Material for this task

···

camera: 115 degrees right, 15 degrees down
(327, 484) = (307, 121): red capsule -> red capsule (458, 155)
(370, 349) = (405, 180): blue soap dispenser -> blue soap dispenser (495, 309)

···

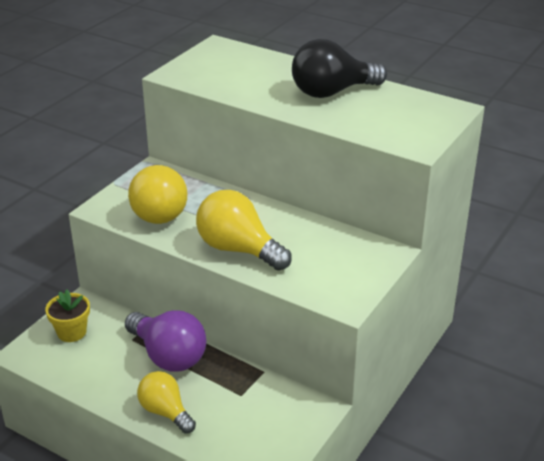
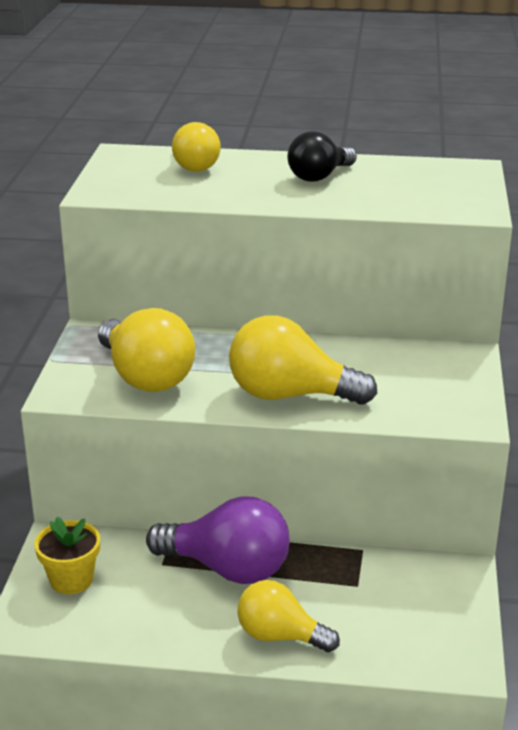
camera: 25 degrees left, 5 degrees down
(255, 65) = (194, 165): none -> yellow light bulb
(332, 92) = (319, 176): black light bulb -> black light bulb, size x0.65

···

What to do
Start with the line above that contains "camera: 115 degrees right, 15 degrees down" and end with the line that contains "(370, 349) = (405, 180): blue". Write out those lines exactly, and only those.

Written solution
camera: 115 degrees right, 15 degrees down
(327, 484) = (307, 121): red capsule -> red capsule (458, 155)
(370, 349) = (405, 180): blue soap dispenser -> blue soap dispenser (495, 309)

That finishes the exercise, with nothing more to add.